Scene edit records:

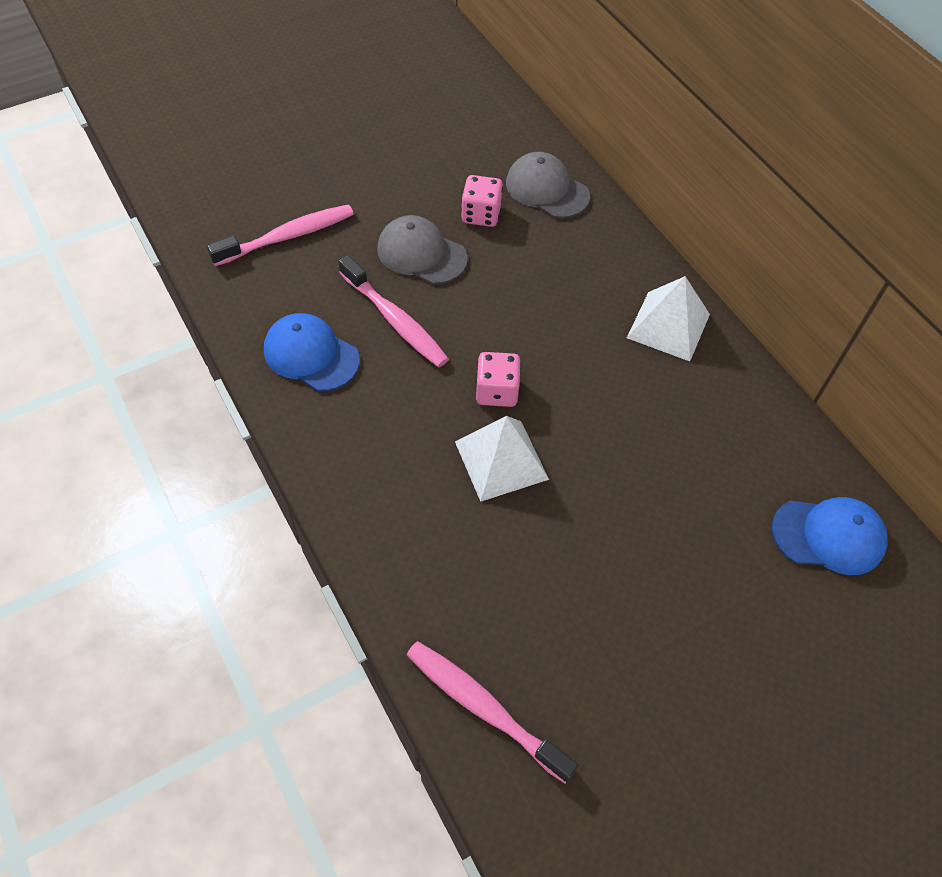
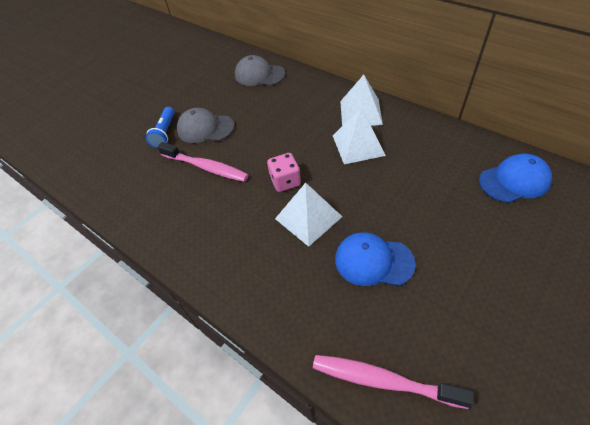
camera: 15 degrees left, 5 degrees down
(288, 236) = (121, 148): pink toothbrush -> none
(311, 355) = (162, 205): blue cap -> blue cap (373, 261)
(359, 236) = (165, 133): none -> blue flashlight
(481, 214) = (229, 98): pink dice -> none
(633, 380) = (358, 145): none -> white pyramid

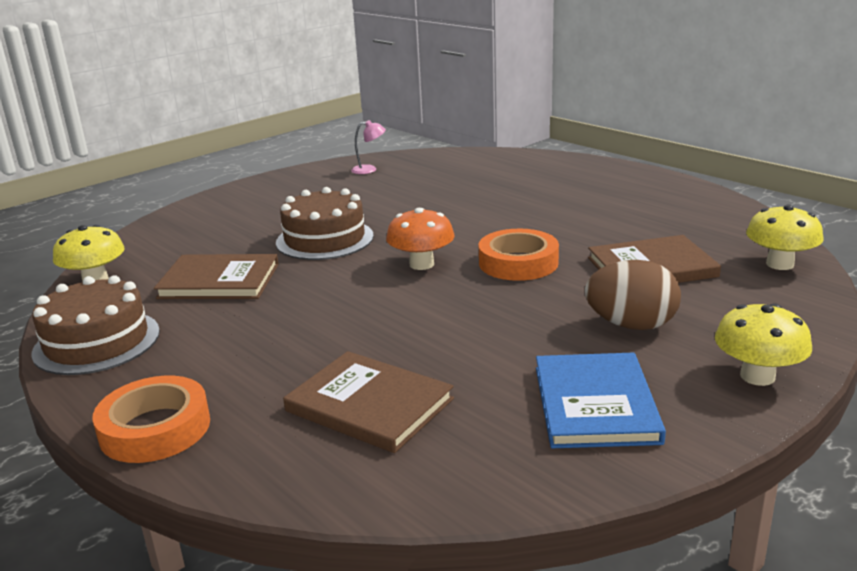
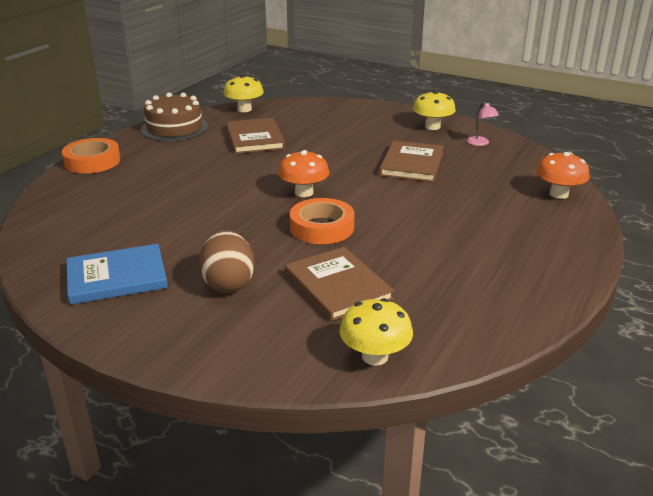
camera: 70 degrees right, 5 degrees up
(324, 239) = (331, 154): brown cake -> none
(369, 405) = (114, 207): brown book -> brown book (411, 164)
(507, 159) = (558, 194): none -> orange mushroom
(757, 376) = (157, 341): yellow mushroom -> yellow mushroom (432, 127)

Task to carry out: From the data above, copy every line where "mushroom" appears.

Expected answer:
(507, 159) = (558, 194): none -> orange mushroom
(757, 376) = (157, 341): yellow mushroom -> yellow mushroom (432, 127)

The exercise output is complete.